• Assigned task:
For this exercise, copy all the data exactly and include none of the pictures.

***** Given material

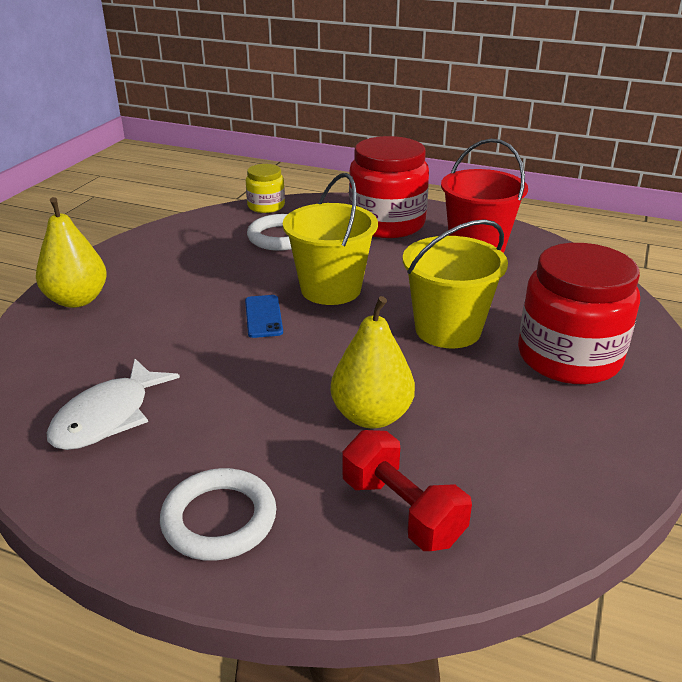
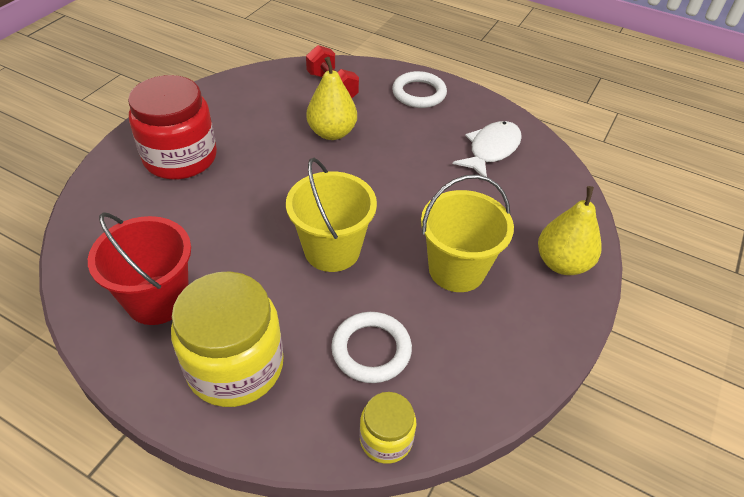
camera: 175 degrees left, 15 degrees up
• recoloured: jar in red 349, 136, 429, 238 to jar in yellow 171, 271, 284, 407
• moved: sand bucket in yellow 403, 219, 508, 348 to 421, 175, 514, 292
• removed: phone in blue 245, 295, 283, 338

**********

• Response:
camera: 175 degrees left, 15 degrees up
• recoloured: jar in red 349, 136, 429, 238 to jar in yellow 171, 271, 284, 407
• moved: sand bucket in yellow 403, 219, 508, 348 to 421, 175, 514, 292
• removed: phone in blue 245, 295, 283, 338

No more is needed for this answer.